◆ Data excerpts ◆
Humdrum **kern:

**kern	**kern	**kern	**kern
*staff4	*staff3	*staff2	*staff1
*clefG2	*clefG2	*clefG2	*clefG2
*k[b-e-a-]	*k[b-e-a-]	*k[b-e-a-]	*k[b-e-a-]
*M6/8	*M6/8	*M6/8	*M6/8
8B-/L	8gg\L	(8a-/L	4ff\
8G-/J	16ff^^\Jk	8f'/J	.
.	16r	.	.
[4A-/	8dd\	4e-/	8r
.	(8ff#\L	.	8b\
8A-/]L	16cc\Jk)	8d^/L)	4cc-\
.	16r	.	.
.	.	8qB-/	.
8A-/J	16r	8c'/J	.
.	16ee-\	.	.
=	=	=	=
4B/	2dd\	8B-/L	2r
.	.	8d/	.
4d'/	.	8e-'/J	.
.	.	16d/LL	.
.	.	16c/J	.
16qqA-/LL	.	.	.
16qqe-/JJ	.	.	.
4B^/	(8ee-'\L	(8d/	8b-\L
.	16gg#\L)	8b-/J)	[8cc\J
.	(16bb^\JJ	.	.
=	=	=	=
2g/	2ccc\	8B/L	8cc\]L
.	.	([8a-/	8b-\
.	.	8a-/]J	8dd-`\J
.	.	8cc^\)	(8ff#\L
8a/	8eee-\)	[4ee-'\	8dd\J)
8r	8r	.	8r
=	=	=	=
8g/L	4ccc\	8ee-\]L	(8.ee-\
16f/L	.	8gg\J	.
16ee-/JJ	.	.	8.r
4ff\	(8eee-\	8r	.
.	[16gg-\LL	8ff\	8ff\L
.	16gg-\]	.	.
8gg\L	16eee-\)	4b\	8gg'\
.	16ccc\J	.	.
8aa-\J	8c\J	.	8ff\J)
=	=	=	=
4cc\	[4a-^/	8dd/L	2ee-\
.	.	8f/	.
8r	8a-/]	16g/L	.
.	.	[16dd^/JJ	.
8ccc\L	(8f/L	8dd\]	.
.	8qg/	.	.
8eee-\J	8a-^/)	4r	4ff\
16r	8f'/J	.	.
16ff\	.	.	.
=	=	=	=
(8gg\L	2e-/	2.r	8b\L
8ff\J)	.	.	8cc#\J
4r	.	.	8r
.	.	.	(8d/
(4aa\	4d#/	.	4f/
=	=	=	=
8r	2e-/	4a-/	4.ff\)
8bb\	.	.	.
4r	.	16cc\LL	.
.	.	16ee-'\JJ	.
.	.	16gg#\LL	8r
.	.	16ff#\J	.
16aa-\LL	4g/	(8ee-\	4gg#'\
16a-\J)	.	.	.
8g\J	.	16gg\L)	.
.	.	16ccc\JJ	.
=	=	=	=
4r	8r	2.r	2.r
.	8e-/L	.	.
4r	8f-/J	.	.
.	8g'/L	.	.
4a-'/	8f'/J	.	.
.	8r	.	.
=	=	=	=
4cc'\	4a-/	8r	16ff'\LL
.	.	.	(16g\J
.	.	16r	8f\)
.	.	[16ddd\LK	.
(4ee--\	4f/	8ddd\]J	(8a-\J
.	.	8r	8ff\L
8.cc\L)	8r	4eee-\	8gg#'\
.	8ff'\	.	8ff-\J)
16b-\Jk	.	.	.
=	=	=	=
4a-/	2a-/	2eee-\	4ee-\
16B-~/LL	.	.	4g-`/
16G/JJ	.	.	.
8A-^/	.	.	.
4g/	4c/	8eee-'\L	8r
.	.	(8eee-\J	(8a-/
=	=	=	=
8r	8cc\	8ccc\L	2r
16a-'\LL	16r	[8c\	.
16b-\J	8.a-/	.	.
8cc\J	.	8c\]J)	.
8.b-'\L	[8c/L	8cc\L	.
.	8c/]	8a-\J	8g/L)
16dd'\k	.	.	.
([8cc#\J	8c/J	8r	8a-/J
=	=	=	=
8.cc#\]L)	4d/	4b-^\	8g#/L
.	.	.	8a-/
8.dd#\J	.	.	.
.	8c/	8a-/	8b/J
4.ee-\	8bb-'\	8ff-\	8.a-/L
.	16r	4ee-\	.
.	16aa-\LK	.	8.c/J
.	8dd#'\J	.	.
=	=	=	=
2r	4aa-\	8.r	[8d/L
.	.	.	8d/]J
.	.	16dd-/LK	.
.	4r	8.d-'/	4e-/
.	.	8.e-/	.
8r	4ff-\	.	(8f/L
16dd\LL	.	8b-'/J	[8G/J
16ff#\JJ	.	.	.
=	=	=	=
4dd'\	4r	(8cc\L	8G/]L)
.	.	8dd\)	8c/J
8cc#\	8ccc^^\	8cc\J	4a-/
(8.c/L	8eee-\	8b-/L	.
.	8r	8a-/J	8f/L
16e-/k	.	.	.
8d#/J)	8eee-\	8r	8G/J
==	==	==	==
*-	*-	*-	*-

◆ Task brief ◆
Update the rows above by changing every "*M6/8" to "*M12/8". Leave everything else unchanged.

◆ Exercise output ◆
Humdrum **kern:

**kern	**kern	**kern	**kern
*staff4	*staff3	*staff2	*staff1
*clefG2	*clefG2	*clefG2	*clefG2
*k[b-e-a-]	*k[b-e-a-]	*k[b-e-a-]	*k[b-e-a-]
*M12/8	*M12/8	*M12/8	*M12/8
8B-/L	8gg\L	(8a-/L	4ff\
8G-/J	16ff^^\Jk	8f'/J	.
.	16r	.	.
[4A-/	8dd\	4e-/	8r
.	(8ff#\L	.	8b\
8A-/]L	16cc\Jk)	8d^/L)	4cc-\
.	16r	.	.
.	.	8qB-/	.
8A-/J	16r	8c'/J	.
.	16ee-\	.	.
=	=	=	=
4B/	2dd\	8B-/L	2r
.	.	8d/	.
4d'/	.	8e-'/J	.
.	.	16d/LL	.
.	.	16c/J	.
16qqA-/LL	.	.	.
16qqe-/JJ	.	.	.
4B^/	(8ee-'\L	(8d/	8b-\L
.	16gg#\L)	8b-/J)	[8cc\J
.	(16bb^\JJ	.	.
=	=	=	=
2g/	2ccc\	8B/L	8cc\]L
.	.	([8a-/	8b-\
.	.	8a-/]J	8dd-`\J
.	.	8cc^\)	(8ff#\L
8a/	8eee-\)	[4ee-'\	8dd\J)
8r	8r	.	8r
=	=	=	=
8g/L	4ccc\	8ee-\]L	(8.ee-\
16f/L	.	8gg\J	.
16ee-/JJ	.	.	8.r
4ff\	(8eee-\	8r	.
.	[16gg-\LL	8ff\	8ff\L
.	16gg-\]	.	.
8gg\L	16eee-\)	4b\	8gg'\
.	16ccc\J	.	.
8aa-\J	8c\J	.	8ff\J)
=	=	=	=
4cc\	[4a-^/	8dd/L	2ee-\
.	.	8f/	.
8r	8a-/]	16g/L	.
.	.	[16dd^/JJ	.
8ccc\L	(8f/L	8dd\]	.
.	8qg/	.	.
8eee-\J	8a-^/)	4r	4ff\
16r	8f'/J	.	.
16ff\	.	.	.
=	=	=	=
(8gg\L	2e-/	2.r	8b\L
8ff\J)	.	.	8cc#\J
4r	.	.	8r
.	.	.	(8d/
(4aa\	4d#/	.	4f/
=	=	=	=
8r	2e-/	4a-/	4.ff\)
8bb\	.	.	.
4r	.	16cc\LL	.
.	.	16ee-'\JJ	.
.	.	16gg#\LL	8r
.	.	16ff#\J	.
16aa-\LL	4g/	(8ee-\	4gg#'\
16a-\J)	.	.	.
8g\J	.	16gg\L)	.
.	.	16ccc\JJ	.
=	=	=	=
4r	8r	2.r	2.r
.	8e-/L	.	.
4r	8f-/J	.	.
.	8g'/L	.	.
4a-'/	8f'/J	.	.
.	8r	.	.
=	=	=	=
4cc'\	4a-/	8r	16ff'\LL
.	.	.	(16g\J
.	.	16r	8f\)
.	.	[16ddd\LK	.
(4ee--\	4f/	8ddd\]J	(8a-\J
.	.	8r	8ff\L
8.cc\L)	8r	4eee-\	8gg#'\
.	8ff'\	.	8ff-\J)
16b-\Jk	.	.	.
=	=	=	=
4a-/	2a-/	2eee-\	4ee-\
16B-~/LL	.	.	4g-`/
16G/JJ	.	.	.
8A-^/	.	.	.
4g/	4c/	8eee-'\L	8r
.	.	(8eee-\J	(8a-/
=	=	=	=
8r	8cc\	8ccc\L	2r
16a-'\LL	16r	[8c\	.
16b-\J	8.a-/	.	.
8cc\J	.	8c\]J)	.
8.b-'\L	[8c/L	8cc\L	.
.	8c/]	8a-\J	8g/L)
16dd'\k	.	.	.
([8cc#\J	8c/J	8r	8a-/J
=	=	=	=
8.cc#\]L)	4d/	4b-^\	8g#/L
.	.	.	8a-/
8.dd#\J	.	.	.
.	8c/	8a-/	8b/J
4.ee-\	8bb-'\	8ff-\	8.a-/L
.	16r	4ee-\	.
.	16aa-\LK	.	8.c/J
.	8dd#'\J	.	.
=	=	=	=
2r	4aa-\	8.r	[8d/L
.	.	.	8d/]J
.	.	16dd-/LK	.
.	4r	8.d-'/	4e-/
.	.	8.e-/	.
8r	4ff-\	.	(8f/L
16dd\LL	.	8b-'/J	[8G/J
16ff#\JJ	.	.	.
=	=	=	=
4dd'\	4r	(8cc\L	8G/]L)
.	.	8dd\)	8c/J
8cc#\	8ccc^^\	8cc\J	4a-/
(8.c/L	8eee-\	8b-/L	.
.	8r	8a-/J	8f/L
16e-/k	.	.	.
8d#/J)	8eee-\	8r	8G/J
==	==	==	==
*-	*-	*-	*-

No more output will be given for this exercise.